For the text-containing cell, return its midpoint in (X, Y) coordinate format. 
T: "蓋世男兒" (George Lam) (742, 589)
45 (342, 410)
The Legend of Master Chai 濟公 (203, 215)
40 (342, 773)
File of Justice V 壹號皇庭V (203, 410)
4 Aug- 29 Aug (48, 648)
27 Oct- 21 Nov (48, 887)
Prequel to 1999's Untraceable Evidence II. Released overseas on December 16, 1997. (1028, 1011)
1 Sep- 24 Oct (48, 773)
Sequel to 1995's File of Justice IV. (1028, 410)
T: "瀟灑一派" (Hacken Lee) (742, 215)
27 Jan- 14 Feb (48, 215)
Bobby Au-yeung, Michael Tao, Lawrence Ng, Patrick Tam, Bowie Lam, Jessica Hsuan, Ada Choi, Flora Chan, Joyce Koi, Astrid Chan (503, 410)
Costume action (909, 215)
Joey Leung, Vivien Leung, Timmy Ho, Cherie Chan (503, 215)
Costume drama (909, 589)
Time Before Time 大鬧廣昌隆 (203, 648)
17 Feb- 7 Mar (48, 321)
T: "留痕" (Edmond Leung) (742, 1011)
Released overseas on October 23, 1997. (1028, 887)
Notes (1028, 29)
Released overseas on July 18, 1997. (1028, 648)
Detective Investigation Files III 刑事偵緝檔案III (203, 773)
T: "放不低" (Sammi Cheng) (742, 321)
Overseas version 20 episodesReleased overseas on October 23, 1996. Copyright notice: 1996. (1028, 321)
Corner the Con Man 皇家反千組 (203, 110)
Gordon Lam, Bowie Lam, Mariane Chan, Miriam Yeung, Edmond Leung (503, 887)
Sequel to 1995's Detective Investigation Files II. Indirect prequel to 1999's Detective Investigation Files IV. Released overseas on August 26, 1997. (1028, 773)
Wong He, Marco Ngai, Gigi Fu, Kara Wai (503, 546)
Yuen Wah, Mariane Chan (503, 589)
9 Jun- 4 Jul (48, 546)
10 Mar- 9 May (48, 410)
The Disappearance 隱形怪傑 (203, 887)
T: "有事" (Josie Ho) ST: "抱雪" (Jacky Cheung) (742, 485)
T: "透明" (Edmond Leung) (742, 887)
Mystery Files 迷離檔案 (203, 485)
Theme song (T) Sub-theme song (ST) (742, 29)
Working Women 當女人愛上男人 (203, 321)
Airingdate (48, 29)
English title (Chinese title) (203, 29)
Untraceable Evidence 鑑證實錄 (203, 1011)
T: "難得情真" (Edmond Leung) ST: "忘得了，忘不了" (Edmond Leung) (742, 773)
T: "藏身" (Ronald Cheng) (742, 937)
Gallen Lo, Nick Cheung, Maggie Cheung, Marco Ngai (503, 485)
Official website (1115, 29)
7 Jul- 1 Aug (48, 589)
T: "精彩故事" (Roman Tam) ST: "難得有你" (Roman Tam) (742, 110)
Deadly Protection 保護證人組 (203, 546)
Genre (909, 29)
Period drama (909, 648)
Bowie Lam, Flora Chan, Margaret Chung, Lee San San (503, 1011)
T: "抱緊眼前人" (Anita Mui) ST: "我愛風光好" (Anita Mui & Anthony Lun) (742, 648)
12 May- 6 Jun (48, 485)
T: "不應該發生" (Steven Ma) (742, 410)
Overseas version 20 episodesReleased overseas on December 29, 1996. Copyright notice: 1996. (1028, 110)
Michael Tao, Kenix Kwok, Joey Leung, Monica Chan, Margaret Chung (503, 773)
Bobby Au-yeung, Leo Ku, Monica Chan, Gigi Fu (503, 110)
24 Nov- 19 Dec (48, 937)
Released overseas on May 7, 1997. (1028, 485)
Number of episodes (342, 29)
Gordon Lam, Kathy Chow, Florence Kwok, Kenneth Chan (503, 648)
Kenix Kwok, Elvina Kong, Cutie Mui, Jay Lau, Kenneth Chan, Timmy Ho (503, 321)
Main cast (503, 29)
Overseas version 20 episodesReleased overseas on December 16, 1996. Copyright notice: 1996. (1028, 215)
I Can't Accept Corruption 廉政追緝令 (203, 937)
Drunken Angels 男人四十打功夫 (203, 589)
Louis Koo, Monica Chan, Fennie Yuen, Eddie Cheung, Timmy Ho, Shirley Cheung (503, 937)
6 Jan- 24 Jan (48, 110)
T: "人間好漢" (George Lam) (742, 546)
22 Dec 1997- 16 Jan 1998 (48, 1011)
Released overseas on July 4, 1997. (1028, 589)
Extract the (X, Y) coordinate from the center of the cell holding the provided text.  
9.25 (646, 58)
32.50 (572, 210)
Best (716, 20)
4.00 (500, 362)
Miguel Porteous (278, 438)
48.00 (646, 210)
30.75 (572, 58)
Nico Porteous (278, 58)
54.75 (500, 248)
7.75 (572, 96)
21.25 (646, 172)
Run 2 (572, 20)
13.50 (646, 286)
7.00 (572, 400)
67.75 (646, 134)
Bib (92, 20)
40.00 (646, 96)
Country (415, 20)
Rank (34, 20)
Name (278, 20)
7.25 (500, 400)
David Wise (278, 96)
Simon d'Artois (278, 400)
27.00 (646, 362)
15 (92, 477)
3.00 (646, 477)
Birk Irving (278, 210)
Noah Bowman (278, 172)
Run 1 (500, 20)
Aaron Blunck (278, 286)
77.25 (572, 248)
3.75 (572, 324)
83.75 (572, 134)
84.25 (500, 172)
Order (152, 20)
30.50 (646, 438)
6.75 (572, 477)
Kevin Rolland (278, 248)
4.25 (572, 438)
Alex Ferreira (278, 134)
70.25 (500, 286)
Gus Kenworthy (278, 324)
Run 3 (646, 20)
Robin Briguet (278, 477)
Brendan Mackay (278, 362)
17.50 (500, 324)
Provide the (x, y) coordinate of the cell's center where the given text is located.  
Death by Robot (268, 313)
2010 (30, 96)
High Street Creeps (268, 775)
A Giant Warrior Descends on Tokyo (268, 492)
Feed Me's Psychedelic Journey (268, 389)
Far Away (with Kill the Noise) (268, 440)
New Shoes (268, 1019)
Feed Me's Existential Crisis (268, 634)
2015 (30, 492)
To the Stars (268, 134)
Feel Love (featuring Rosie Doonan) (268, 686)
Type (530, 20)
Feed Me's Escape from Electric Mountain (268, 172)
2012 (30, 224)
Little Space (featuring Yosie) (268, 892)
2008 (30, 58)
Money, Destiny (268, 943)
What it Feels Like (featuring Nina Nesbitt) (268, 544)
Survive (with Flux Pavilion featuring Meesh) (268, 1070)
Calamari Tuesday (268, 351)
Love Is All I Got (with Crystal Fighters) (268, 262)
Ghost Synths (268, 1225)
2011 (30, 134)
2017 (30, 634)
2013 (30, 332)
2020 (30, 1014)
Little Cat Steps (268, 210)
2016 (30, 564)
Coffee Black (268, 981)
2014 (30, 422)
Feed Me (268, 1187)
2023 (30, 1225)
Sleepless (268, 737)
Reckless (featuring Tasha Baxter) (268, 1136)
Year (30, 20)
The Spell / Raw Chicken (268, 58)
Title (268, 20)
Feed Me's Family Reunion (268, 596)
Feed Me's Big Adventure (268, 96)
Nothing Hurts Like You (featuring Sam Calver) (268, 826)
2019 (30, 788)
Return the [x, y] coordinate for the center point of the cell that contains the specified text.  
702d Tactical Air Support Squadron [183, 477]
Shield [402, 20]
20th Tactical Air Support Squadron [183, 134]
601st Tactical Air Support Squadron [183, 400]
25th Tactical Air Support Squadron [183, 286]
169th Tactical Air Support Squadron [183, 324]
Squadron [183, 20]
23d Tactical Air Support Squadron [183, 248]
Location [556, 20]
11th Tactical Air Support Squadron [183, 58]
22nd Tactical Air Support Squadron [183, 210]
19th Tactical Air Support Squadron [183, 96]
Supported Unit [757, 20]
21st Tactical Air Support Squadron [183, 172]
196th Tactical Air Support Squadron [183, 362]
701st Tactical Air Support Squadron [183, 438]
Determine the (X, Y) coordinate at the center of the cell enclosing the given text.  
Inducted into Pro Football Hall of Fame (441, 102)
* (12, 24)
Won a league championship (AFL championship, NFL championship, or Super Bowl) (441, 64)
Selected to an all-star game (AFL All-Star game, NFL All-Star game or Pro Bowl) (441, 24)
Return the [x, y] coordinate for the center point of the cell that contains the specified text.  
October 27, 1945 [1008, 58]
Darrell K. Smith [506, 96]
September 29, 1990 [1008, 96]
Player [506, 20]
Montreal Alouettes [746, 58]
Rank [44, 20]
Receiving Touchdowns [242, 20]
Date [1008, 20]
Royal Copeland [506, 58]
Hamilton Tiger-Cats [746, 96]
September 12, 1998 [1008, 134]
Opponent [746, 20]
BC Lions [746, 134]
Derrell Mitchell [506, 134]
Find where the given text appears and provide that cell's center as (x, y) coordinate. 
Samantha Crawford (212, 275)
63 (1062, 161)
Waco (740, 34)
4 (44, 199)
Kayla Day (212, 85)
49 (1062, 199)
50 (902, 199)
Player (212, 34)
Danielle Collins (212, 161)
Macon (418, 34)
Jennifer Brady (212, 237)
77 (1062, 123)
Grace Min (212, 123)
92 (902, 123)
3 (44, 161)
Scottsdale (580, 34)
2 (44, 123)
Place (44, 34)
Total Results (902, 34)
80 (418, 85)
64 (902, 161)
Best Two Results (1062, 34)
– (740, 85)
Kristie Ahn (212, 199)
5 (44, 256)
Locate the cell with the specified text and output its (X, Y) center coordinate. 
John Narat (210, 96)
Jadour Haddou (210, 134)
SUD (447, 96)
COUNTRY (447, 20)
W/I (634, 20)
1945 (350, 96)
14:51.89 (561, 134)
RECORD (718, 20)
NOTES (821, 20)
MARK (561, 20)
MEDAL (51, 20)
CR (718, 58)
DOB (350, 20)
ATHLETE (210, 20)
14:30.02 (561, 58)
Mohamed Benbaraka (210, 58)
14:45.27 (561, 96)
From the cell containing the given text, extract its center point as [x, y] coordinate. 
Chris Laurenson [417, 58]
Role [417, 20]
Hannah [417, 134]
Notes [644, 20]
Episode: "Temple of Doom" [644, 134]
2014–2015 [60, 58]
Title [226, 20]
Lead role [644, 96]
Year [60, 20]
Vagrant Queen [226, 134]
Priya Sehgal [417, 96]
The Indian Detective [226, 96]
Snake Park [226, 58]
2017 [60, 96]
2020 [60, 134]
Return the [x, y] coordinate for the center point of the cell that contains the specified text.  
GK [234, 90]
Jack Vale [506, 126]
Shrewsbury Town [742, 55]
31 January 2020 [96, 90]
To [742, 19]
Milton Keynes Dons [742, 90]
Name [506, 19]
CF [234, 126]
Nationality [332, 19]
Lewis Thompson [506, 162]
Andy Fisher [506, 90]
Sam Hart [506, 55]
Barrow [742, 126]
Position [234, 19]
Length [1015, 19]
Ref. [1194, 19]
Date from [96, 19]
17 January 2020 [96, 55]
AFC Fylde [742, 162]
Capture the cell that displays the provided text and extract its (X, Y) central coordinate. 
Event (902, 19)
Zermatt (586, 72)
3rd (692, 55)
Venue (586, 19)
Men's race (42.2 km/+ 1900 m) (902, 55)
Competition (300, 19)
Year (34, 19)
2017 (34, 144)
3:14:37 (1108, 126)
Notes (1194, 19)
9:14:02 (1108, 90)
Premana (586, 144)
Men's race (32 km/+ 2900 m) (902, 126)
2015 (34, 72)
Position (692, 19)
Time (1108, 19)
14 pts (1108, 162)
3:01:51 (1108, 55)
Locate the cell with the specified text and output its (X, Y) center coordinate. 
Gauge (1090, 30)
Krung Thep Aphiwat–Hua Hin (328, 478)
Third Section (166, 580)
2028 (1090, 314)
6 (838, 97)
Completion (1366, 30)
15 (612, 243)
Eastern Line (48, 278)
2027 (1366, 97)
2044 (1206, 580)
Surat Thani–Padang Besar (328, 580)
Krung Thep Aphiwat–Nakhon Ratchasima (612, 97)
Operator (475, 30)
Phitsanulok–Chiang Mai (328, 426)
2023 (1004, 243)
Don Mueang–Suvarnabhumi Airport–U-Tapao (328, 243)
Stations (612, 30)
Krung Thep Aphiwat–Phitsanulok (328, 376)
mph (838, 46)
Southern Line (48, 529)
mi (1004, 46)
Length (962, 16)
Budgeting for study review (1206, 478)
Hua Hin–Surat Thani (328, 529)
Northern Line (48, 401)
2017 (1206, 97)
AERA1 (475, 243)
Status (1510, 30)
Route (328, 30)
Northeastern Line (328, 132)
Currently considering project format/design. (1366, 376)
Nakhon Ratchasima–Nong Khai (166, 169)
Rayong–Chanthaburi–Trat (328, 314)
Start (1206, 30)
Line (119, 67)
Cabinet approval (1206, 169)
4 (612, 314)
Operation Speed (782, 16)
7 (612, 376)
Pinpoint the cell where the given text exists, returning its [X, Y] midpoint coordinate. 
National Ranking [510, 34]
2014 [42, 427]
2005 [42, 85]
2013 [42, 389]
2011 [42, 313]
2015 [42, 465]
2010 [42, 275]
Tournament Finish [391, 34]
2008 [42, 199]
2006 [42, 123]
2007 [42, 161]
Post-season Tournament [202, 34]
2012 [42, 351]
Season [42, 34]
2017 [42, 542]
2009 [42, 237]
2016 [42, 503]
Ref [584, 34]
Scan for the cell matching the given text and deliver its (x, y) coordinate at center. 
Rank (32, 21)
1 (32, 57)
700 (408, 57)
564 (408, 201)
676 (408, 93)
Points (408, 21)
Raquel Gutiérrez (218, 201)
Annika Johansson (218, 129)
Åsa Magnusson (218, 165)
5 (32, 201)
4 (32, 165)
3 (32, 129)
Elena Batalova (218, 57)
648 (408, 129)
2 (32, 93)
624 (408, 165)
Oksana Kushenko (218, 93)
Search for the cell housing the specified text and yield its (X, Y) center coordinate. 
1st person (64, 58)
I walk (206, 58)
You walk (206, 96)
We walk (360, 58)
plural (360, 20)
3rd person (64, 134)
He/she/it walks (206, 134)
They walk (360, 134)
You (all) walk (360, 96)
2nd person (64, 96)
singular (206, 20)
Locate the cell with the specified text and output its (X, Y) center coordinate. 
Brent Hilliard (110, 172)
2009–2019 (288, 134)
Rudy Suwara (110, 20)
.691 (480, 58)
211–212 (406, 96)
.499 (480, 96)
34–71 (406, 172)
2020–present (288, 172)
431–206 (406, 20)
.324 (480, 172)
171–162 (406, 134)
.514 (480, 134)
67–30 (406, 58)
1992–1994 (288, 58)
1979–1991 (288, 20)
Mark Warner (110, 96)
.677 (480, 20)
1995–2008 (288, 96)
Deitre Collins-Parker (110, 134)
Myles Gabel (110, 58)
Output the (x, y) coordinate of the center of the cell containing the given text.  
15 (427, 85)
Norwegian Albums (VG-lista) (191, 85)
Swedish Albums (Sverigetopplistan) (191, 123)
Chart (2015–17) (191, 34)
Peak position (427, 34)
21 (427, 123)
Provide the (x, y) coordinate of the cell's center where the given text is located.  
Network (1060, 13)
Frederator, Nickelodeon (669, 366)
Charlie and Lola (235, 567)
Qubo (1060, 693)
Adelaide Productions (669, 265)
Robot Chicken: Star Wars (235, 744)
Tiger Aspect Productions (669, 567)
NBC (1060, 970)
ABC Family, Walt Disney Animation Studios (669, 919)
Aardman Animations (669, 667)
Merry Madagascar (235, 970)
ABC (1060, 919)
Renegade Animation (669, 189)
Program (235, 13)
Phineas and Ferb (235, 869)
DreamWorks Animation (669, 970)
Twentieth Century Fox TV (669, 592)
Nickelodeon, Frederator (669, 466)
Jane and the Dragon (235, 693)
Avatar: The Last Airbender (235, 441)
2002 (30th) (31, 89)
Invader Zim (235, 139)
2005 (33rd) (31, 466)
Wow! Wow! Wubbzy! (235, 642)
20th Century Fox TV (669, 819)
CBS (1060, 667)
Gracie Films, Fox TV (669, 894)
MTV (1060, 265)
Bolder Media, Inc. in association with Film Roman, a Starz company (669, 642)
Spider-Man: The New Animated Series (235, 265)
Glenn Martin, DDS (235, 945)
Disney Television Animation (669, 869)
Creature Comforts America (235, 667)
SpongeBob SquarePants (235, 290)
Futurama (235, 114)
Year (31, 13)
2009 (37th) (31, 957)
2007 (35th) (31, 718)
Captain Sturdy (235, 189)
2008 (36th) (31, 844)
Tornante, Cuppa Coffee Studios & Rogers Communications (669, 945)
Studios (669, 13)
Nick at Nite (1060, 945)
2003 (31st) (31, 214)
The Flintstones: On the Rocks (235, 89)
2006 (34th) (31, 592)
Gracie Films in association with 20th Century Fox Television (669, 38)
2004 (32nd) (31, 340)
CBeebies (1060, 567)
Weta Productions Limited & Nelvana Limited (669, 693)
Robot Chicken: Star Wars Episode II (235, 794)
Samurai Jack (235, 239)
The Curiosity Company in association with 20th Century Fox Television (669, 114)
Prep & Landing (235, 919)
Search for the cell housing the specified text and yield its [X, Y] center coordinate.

- - - - -

Aim =
Reproduce the items word for word, beginning with their first line and ending with the line that contains "27 Oct- 21 Nov (48, 887)", including that line.

Output of the task =
For the text-containing cell, return its midpoint in (X, Y) coordinate format. 
T: "蓋世男兒" (George Lam) (742, 589)
45 (342, 410)
The Legend of Master Chai 濟公 (203, 215)
40 (342, 773)
File of Justice V 壹號皇庭V (203, 410)
4 Aug- 29 Aug (48, 648)
27 Oct- 21 Nov (48, 887)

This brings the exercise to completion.